#### Work request:
Retype, character for character, the line containing "[808, 376, 940, 454] (first image)" along with each line after it through the end of the data, and only those.

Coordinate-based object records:
——
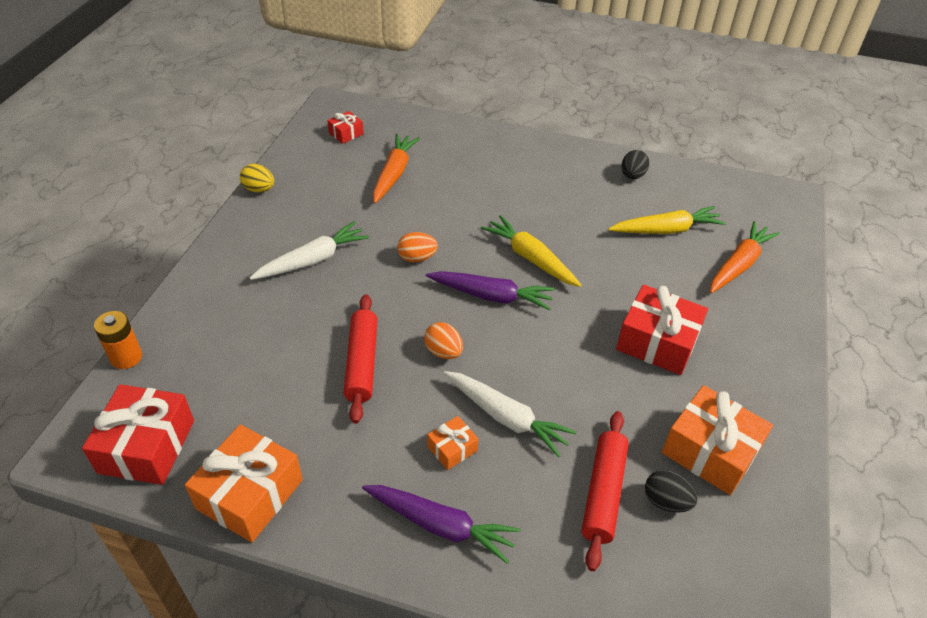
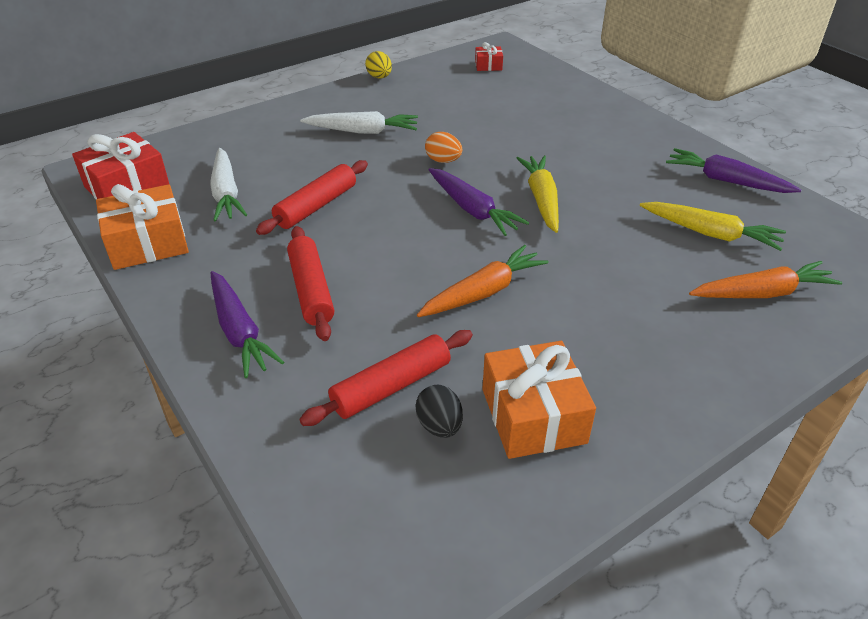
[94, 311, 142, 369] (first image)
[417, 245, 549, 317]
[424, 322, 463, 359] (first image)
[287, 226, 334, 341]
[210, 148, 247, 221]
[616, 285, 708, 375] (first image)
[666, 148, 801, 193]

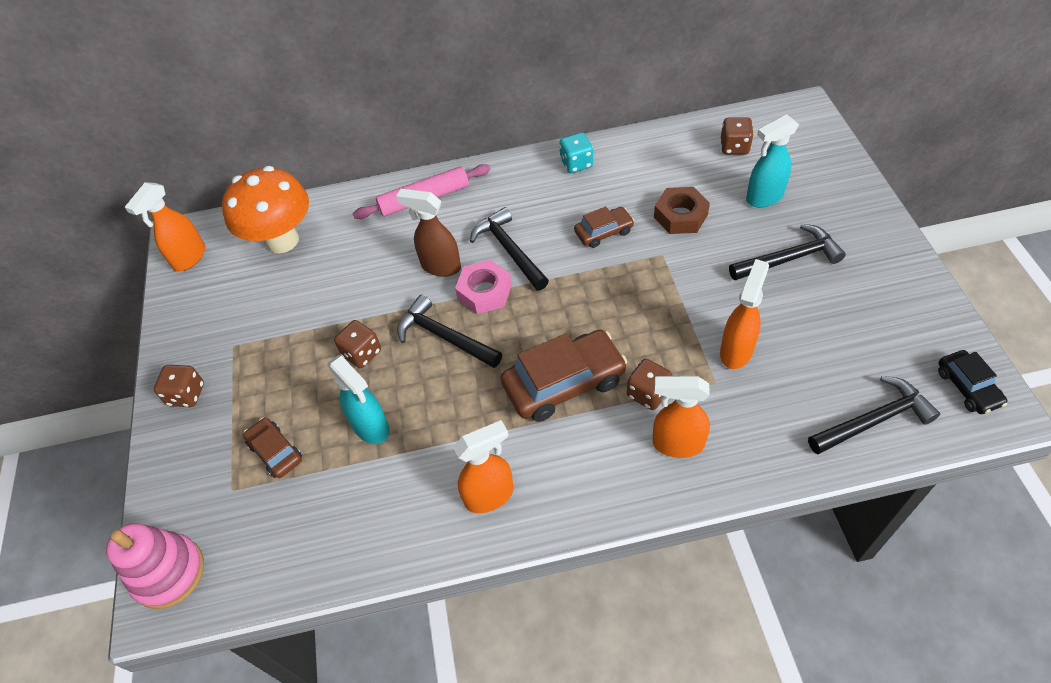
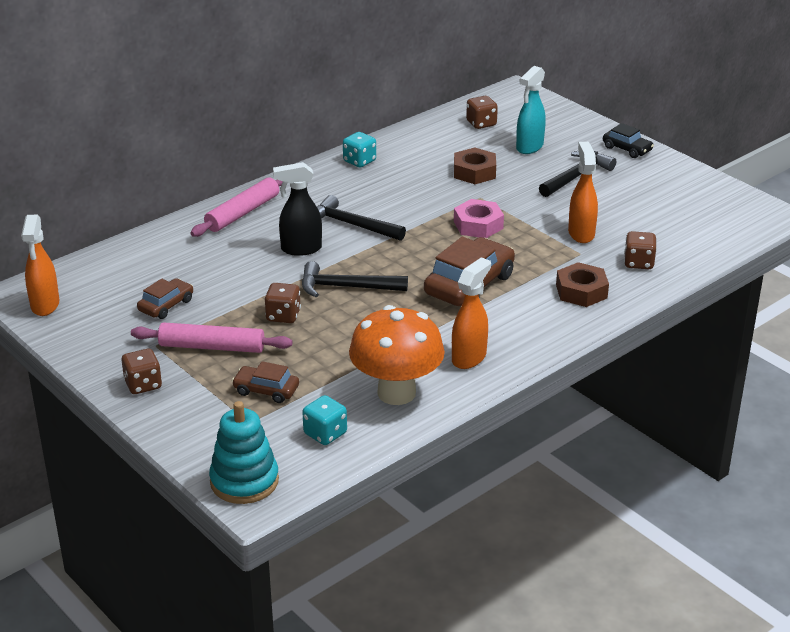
[209, 401, 279, 504]
[349, 305, 445, 405]
[328, 355, 389, 444] (first image)
[273, 162, 322, 256]
[454, 199, 504, 238]
[137, 278, 193, 319]
[624, 231, 657, 269]
[556, 262, 609, 307]
[808, 376, 940, 454] (first image)
[603, 123, 654, 158]
[131, 322, 292, 353]
[302, 395, 347, 445]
——
#### Response to this task:
[808, 376, 940, 454] (first image)
[603, 123, 654, 158]
[131, 322, 292, 353]
[302, 395, 347, 445]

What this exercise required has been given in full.